Extracted entries:
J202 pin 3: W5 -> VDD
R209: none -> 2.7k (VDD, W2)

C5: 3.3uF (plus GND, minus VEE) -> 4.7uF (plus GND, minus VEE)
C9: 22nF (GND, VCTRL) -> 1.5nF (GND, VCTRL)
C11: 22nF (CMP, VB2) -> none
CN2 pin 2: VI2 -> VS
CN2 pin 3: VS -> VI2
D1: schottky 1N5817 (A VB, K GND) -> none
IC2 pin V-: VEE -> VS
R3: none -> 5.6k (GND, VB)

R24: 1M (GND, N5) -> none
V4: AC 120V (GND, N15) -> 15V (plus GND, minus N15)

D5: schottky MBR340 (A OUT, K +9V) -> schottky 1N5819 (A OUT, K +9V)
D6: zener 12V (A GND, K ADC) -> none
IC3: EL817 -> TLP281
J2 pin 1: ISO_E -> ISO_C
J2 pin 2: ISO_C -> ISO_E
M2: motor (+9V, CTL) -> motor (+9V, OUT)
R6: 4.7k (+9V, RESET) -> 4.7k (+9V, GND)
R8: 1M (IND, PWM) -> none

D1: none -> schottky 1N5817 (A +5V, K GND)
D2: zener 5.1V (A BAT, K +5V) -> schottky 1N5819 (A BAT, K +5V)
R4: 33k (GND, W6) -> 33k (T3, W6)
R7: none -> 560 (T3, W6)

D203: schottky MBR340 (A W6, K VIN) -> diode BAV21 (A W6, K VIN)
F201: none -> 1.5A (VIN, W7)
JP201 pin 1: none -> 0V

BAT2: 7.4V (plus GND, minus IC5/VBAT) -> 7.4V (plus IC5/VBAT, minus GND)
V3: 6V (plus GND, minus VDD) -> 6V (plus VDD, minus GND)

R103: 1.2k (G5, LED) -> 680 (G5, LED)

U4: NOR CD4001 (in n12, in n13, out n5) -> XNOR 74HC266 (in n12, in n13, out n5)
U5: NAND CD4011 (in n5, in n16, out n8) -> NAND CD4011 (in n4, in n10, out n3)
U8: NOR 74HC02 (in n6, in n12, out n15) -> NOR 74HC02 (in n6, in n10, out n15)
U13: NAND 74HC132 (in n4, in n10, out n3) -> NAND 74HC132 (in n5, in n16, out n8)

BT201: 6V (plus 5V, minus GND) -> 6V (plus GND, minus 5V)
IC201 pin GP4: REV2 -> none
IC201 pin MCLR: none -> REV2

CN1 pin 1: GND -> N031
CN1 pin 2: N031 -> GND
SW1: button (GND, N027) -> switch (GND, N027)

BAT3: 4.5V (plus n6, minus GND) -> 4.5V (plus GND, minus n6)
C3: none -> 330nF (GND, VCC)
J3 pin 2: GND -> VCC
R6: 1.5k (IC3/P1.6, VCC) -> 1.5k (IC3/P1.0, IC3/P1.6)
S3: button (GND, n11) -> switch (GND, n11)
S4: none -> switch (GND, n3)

Your objective:
Without leaving anything out, quote all the data.

Answer area:
J202 pin 3: W5 -> VDD
R209: none -> 2.7k (VDD, W2)

C5: 3.3uF (plus GND, minus VEE) -> 4.7uF (plus GND, minus VEE)
C9: 22nF (GND, VCTRL) -> 1.5nF (GND, VCTRL)
C11: 22nF (CMP, VB2) -> none
CN2 pin 2: VI2 -> VS
CN2 pin 3: VS -> VI2
D1: schottky 1N5817 (A VB, K GND) -> none
IC2 pin V-: VEE -> VS
R3: none -> 5.6k (GND, VB)

R24: 1M (GND, N5) -> none
V4: AC 120V (GND, N15) -> 15V (plus GND, minus N15)

D5: schottky MBR340 (A OUT, K +9V) -> schottky 1N5819 (A OUT, K +9V)
D6: zener 12V (A GND, K ADC) -> none
IC3: EL817 -> TLP281
J2 pin 1: ISO_E -> ISO_C
J2 pin 2: ISO_C -> ISO_E
M2: motor (+9V, CTL) -> motor (+9V, OUT)
R6: 4.7k (+9V, RESET) -> 4.7k (+9V, GND)
R8: 1M (IND, PWM) -> none

D1: none -> schottky 1N5817 (A +5V, K GND)
D2: zener 5.1V (A BAT, K +5V) -> schottky 1N5819 (A BAT, K +5V)
R4: 33k (GND, W6) -> 33k (T3, W6)
R7: none -> 560 (T3, W6)

D203: schottky MBR340 (A W6, K VIN) -> diode BAV21 (A W6, K VIN)
F201: none -> 1.5A (VIN, W7)
JP201 pin 1: none -> 0V

BAT2: 7.4V (plus GND, minus IC5/VBAT) -> 7.4V (plus IC5/VBAT, minus GND)
V3: 6V (plus GND, minus VDD) -> 6V (plus VDD, minus GND)

R103: 1.2k (G5, LED) -> 680 (G5, LED)

U4: NOR CD4001 (in n12, in n13, out n5) -> XNOR 74HC266 (in n12, in n13, out n5)
U5: NAND CD4011 (in n5, in n16, out n8) -> NAND CD4011 (in n4, in n10, out n3)
U8: NOR 74HC02 (in n6, in n12, out n15) -> NOR 74HC02 (in n6, in n10, out n15)
U13: NAND 74HC132 (in n4, in n10, out n3) -> NAND 74HC132 (in n5, in n16, out n8)

BT201: 6V (plus 5V, minus GND) -> 6V (plus GND, minus 5V)
IC201 pin GP4: REV2 -> none
IC201 pin MCLR: none -> REV2

CN1 pin 1: GND -> N031
CN1 pin 2: N031 -> GND
SW1: button (GND, N027) -> switch (GND, N027)

BAT3: 4.5V (plus n6, minus GND) -> 4.5V (plus GND, minus n6)
C3: none -> 330nF (GND, VCC)
J3 pin 2: GND -> VCC
R6: 1.5k (IC3/P1.6, VCC) -> 1.5k (IC3/P1.0, IC3/P1.6)
S3: button (GND, n11) -> switch (GND, n11)
S4: none -> switch (GND, n3)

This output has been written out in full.